[TASK INPUT — start]
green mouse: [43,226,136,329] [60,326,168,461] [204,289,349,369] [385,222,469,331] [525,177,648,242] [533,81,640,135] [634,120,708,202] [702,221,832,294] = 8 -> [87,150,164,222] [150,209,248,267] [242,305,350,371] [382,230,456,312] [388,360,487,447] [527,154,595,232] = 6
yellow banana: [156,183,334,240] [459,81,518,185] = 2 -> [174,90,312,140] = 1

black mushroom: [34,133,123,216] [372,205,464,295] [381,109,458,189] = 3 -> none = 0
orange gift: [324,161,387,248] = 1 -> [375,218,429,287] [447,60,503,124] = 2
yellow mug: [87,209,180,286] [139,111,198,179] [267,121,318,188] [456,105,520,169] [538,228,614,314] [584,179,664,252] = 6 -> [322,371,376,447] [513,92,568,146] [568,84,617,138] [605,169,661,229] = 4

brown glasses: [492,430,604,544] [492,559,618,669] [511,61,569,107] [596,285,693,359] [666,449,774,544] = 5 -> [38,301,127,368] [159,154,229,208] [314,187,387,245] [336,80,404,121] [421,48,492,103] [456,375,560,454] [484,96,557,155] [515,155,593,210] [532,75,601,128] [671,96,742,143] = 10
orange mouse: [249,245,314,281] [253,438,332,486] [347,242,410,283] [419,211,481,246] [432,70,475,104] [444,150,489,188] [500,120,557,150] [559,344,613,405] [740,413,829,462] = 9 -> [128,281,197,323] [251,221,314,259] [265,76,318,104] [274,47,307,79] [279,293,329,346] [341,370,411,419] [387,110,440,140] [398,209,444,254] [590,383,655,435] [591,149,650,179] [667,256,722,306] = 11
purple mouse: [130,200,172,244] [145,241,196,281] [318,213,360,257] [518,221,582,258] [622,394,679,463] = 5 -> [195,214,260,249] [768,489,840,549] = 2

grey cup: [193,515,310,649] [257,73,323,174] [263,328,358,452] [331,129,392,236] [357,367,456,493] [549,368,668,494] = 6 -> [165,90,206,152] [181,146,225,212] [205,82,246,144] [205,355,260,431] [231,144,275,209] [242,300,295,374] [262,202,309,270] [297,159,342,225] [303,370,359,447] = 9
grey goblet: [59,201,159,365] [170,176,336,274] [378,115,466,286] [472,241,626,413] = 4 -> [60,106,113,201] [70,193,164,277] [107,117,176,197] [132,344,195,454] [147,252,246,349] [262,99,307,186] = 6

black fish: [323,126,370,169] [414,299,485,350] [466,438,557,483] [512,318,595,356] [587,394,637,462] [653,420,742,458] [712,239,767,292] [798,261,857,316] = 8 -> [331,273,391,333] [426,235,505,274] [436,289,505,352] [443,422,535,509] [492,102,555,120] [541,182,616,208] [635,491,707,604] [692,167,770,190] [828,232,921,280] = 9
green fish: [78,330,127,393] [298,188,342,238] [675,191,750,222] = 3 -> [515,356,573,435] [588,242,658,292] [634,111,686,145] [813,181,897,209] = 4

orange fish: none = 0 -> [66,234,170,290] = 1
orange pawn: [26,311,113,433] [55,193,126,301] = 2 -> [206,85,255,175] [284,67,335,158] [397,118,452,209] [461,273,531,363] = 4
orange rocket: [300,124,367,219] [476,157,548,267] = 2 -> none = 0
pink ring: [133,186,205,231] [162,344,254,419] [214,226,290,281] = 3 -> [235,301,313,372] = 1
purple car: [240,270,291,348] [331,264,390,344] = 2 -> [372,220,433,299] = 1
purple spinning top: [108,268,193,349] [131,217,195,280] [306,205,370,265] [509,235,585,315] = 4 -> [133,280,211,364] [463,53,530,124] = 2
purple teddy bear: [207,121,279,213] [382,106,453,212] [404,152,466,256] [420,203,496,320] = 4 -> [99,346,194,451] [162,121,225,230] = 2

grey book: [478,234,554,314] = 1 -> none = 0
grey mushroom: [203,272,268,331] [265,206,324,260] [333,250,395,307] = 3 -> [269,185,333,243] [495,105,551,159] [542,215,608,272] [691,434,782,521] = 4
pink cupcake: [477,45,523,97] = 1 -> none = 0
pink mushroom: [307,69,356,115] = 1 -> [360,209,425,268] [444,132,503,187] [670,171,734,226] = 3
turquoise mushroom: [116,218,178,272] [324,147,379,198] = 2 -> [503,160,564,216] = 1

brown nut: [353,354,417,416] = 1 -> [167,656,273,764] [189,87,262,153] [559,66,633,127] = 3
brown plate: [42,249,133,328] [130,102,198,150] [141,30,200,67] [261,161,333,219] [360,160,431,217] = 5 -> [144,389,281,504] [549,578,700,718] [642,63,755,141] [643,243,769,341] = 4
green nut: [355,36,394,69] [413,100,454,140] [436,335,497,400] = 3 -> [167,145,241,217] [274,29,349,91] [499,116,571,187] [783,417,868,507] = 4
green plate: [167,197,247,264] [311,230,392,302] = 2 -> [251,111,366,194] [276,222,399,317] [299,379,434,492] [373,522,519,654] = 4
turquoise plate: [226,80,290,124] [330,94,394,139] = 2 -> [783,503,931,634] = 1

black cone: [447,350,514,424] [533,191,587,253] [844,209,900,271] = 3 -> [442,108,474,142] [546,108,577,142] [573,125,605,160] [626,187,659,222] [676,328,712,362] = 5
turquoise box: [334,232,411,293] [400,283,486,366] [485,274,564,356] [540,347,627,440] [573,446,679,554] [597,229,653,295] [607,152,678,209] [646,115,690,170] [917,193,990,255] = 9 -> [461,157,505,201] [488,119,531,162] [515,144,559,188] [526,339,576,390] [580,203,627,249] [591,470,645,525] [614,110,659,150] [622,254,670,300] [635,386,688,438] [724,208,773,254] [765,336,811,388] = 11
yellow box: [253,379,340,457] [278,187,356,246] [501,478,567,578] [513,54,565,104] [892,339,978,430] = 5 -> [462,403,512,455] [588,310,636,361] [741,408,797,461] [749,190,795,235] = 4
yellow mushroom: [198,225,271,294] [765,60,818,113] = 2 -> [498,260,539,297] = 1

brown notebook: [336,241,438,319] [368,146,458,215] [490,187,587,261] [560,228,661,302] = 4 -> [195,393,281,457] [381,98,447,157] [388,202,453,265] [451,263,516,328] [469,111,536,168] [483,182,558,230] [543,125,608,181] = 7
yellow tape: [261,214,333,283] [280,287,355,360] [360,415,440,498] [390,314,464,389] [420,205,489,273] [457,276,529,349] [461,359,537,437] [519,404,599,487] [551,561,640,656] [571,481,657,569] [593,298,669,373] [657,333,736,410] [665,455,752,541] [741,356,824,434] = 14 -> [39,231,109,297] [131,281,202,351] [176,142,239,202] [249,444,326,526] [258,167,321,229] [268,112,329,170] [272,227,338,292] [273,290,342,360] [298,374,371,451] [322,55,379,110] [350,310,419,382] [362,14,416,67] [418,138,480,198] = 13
[TASK INPUT — finish]
## EXERCISE REQUIREMENTS
If a line of the listing above contains "none", pick it out and copy it.

## SOLUTION TO THIS TASK
black mushroom: [34,133,123,216] [372,205,464,295] [381,109,458,189] = 3 -> none = 0
orange fish: none = 0 -> [66,234,170,290] = 1
orange rocket: [300,124,367,219] [476,157,548,267] = 2 -> none = 0
grey book: [478,234,554,314] = 1 -> none = 0
pink cupcake: [477,45,523,97] = 1 -> none = 0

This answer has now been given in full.